### [Your task]
The result should hold only the lines from the one with "Q2: PMOS FQP27P06" through the final line of the data below, transcribed exactly, pictures left out.

[Records drawn from a dataset]
=== Begin Enclosure ===

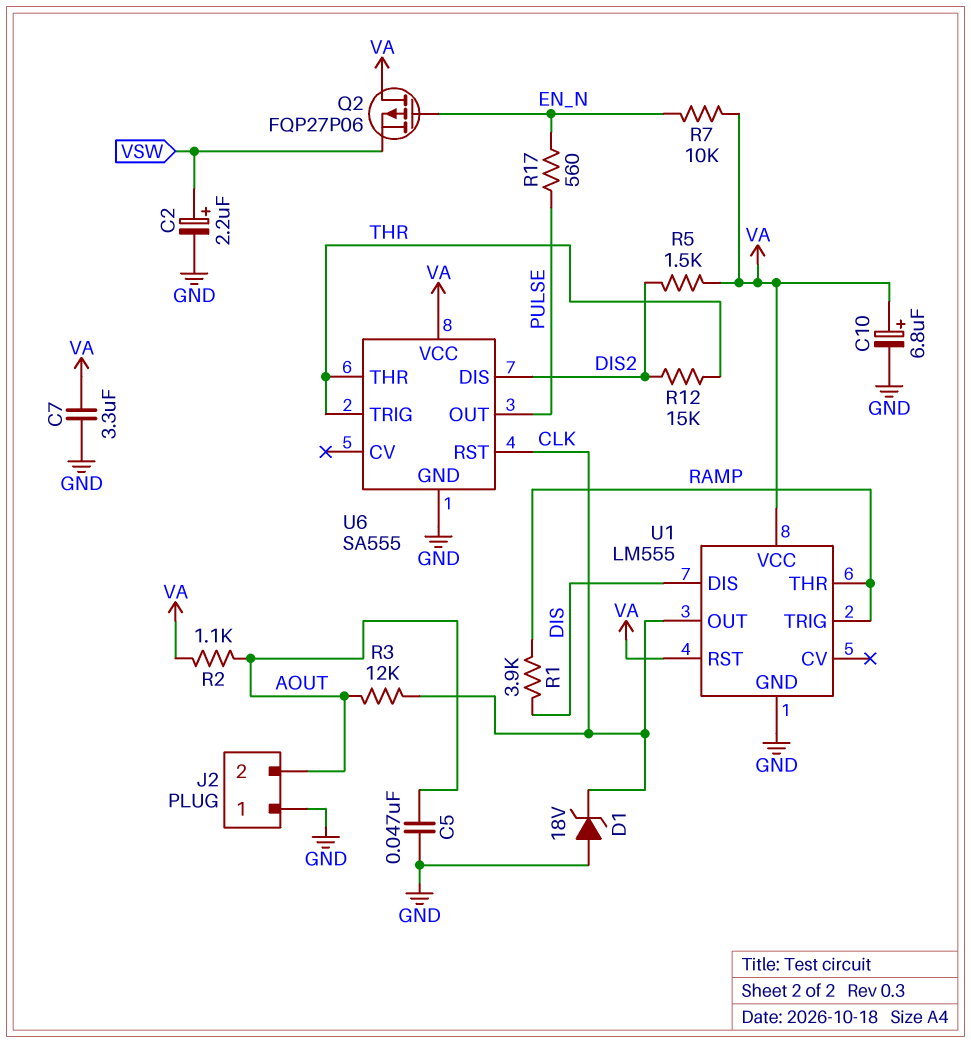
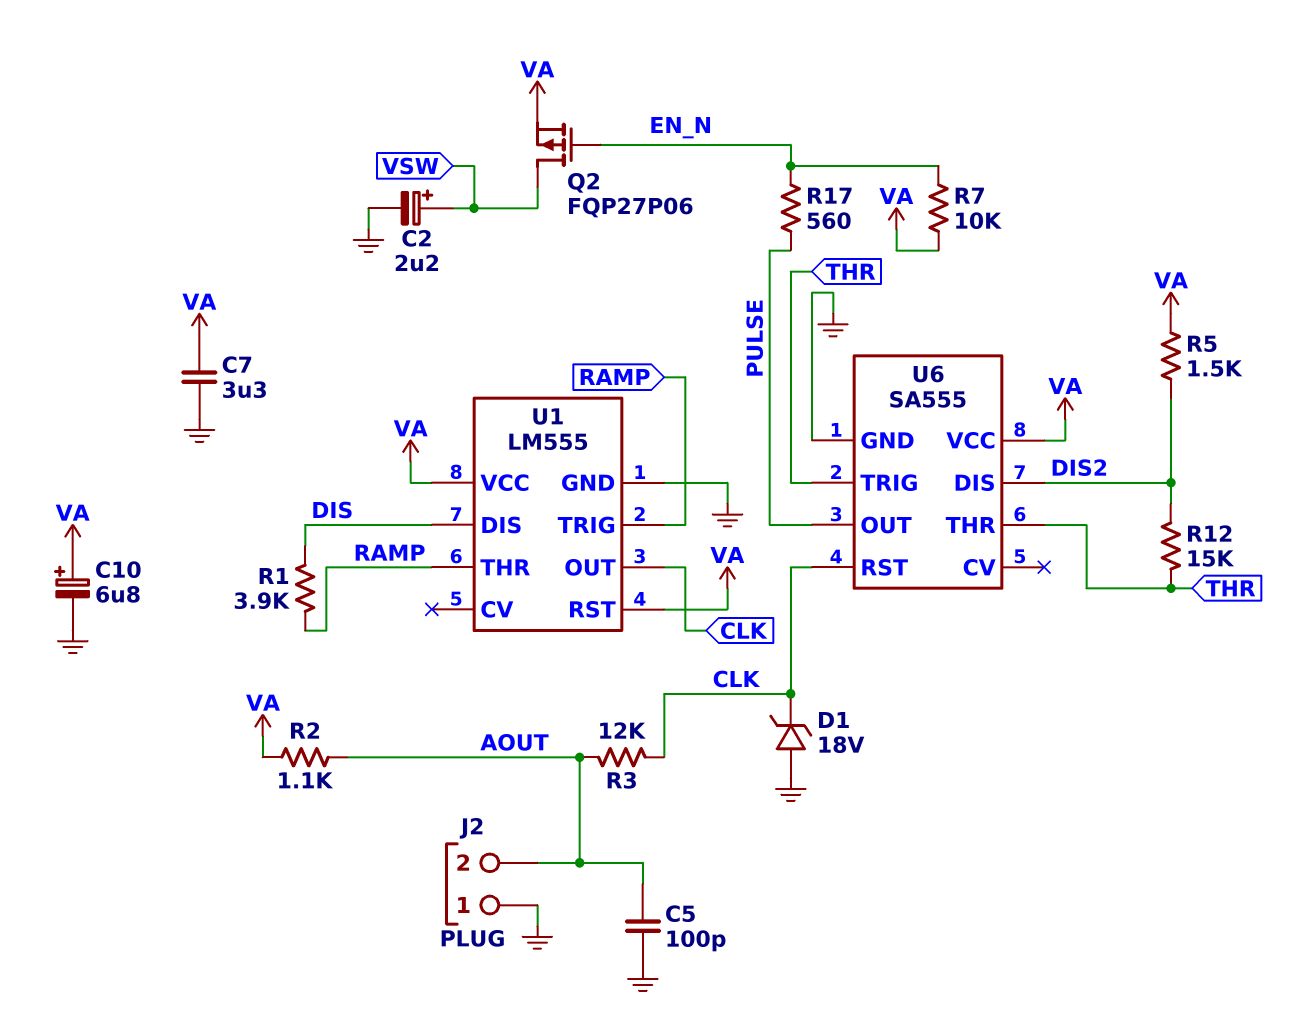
C5: 47nF (AOUT, GND) -> 100pF (AOUT, GND)
Q2: PMOS FQP27P06 (G EN_N, D VA, S VSW) -> PMOS FQP27P06 (G EN_N, D VSW, S VA)

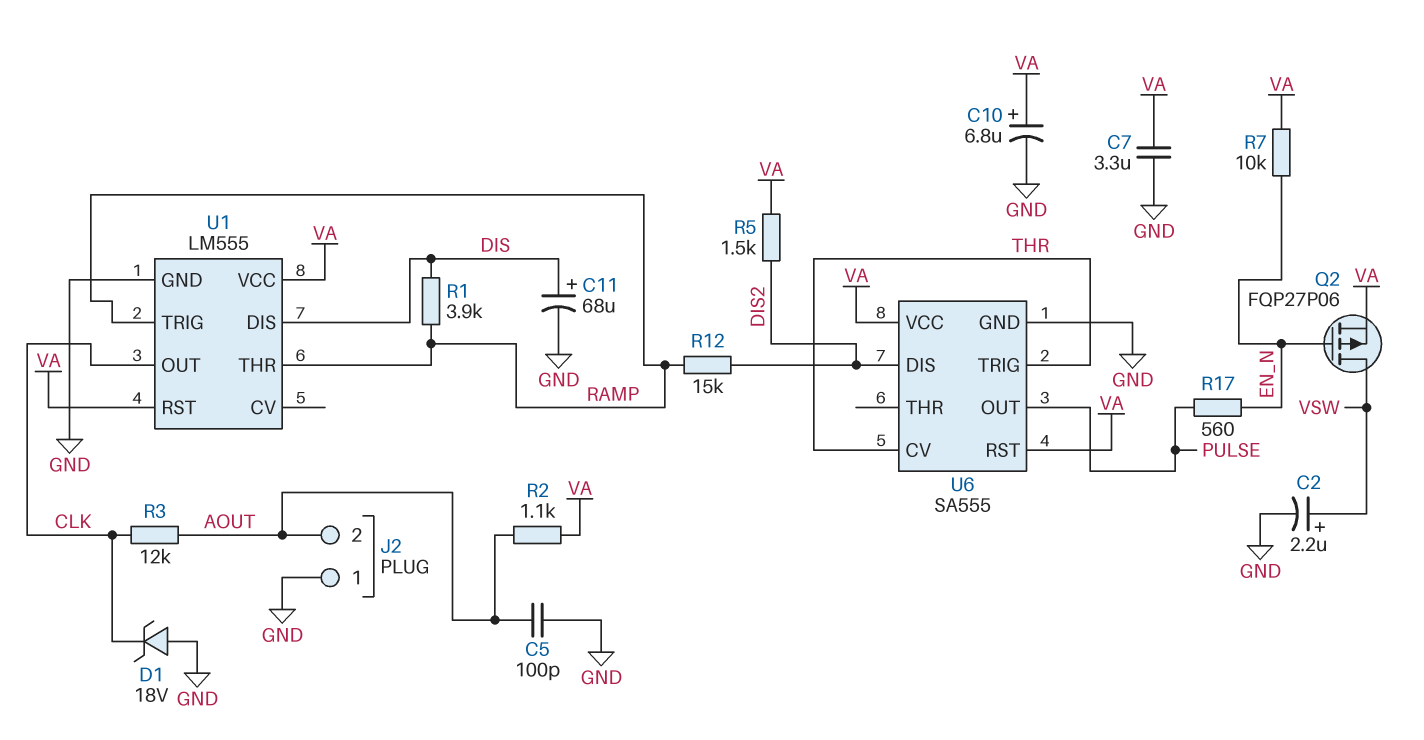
C11: none -> 68uF (plus DIS, minus GND)
R12: 15k (DIS2, THR) -> 15k (DIS2, RAMP)
U6 pin CV: none -> THR
U6 pin RST: CLK -> VA
U6 pin THR: THR -> none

=== End Enclosure ===

### [Exercise answer]
Q2: PMOS FQP27P06 (G EN_N, D VA, S VSW) -> PMOS FQP27P06 (G EN_N, D VSW, S VA)

C11: none -> 68uF (plus DIS, minus GND)
R12: 15k (DIS2, THR) -> 15k (DIS2, RAMP)
U6 pin CV: none -> THR
U6 pin RST: CLK -> VA
U6 pin THR: THR -> none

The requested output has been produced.